(SUPPLIED ENTRIES):

◆ ◆ ◆ ◆ ◆ ◆ ◆

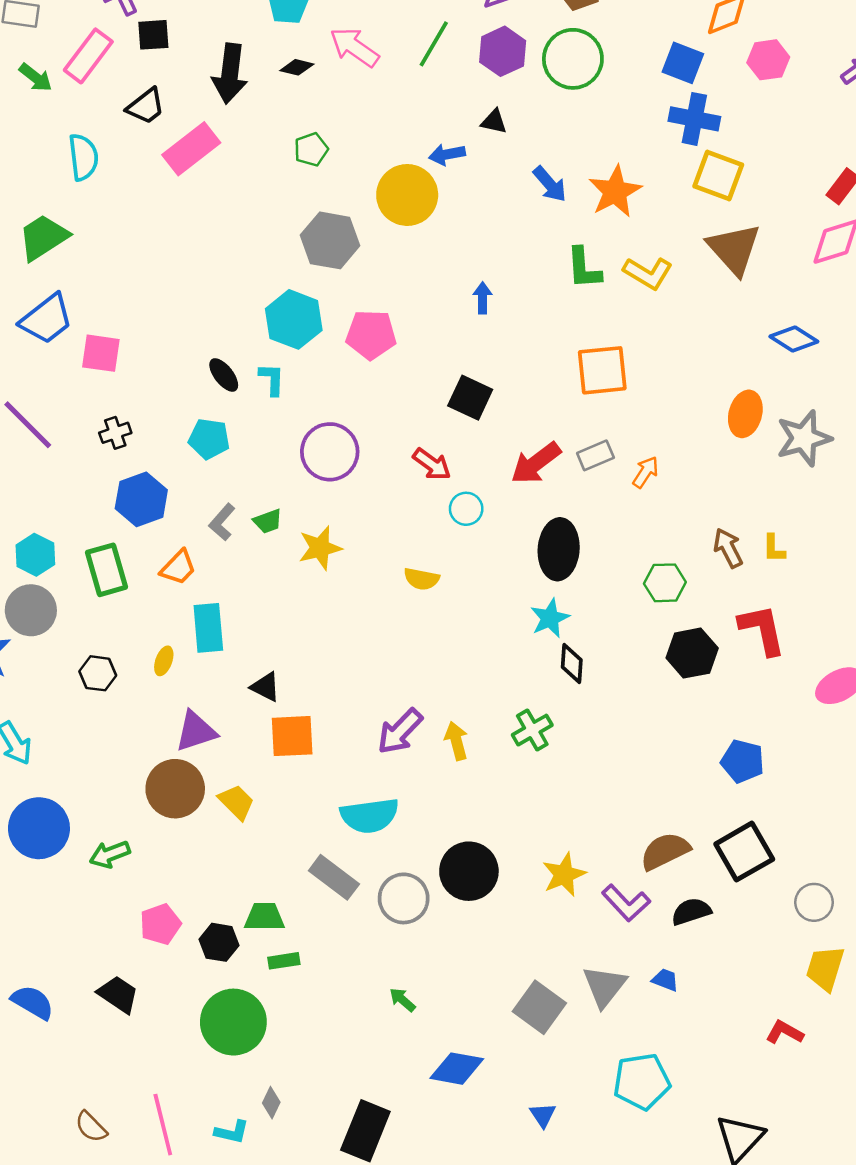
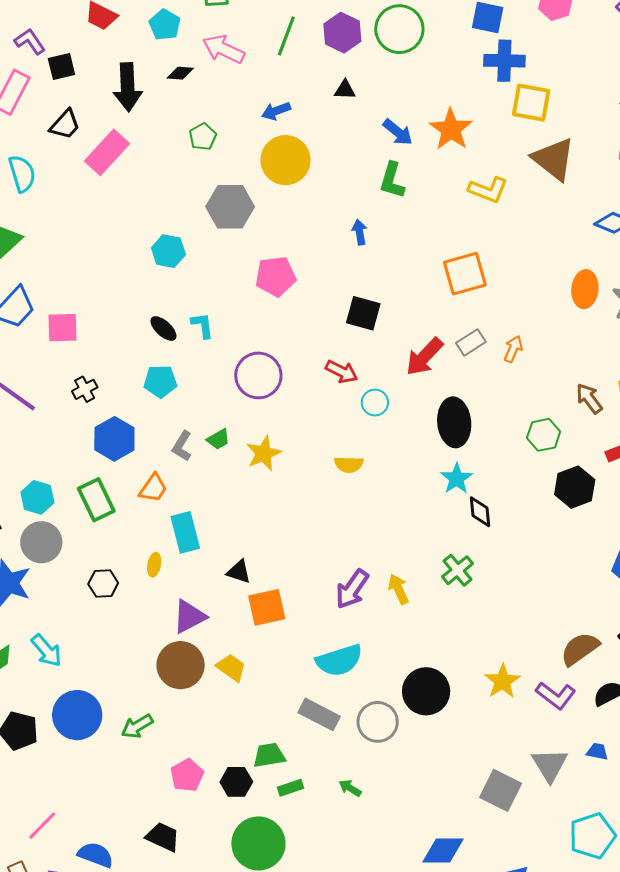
blue arrow: (447, 154) -> (276, 111), moved
green L-shape: (584, 268) -> (392, 180), moved, turned 30
cyan hexagon: (294, 319) -> (168, 251), moved, size x0.7
green arrow: (402, 1000) -> (350, 788), moved

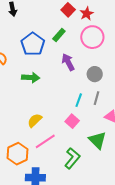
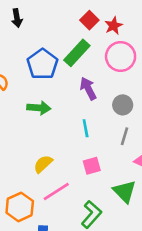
green rectangle: (59, 35) -> (77, 53), size x1.5
cyan line: (79, 100) -> (86, 128), moved, turned -32
pink square: (72, 121) -> (92, 166), turned 32

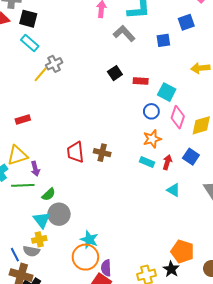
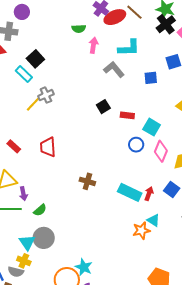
black square: (28, 19) -> (35, 59), moved, turned 30
red rectangle: (23, 119) -> (14, 146), turned 56
orange star: (152, 139) -> (141, 231), moved
red trapezoid: (75, 152) -> (48, 147), moved
cyan rectangle: (147, 162) -> (130, 192), size x1.6
green semicircle: (49, 194) -> (40, 210), moved
yellow cross: (39, 239) -> (24, 261), turned 32
cyan star: (89, 240) -> (84, 267), moved

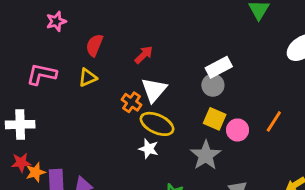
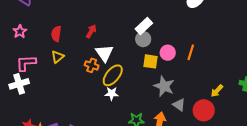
pink star: (56, 21) -> (20, 31), moved
yellow ellipse: (157, 124) -> (113, 75), turned -60
white cross: (20, 125) -> (19, 84), moved
pink circle: (238, 130) -> (168, 53), moved
gray star: (206, 155) -> (164, 86), moved

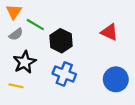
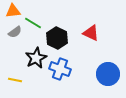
orange triangle: (14, 12) -> (13, 11), turned 49
red triangle: (109, 32) -> (91, 33), moved
black star: (25, 62) -> (36, 58), moved

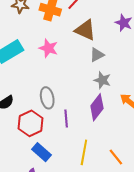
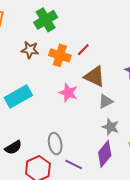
pink star: (48, 48) -> (68, 93), moved
purple line: (66, 118) -> (74, 165), turned -60

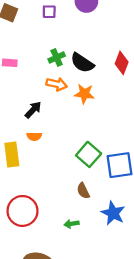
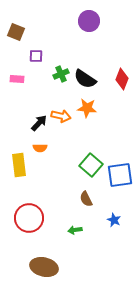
purple square: (49, 12) -> (36, 56), moved
orange arrow: (57, 84) -> (61, 116), moved
blue star: (113, 213) -> (114, 220), size x0.6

◆ ◆ ◆ ◆ ◆ ◆ ◆

(PROMPT):
Search the entries for the word "square" and gather every line where it appears.

(RESPONSE AREA):
pink square: (72, 121) -> (92, 166), turned 32
black square: (28, 19) -> (35, 59), moved, turned 30
purple square: (49, 12) -> (36, 56), moved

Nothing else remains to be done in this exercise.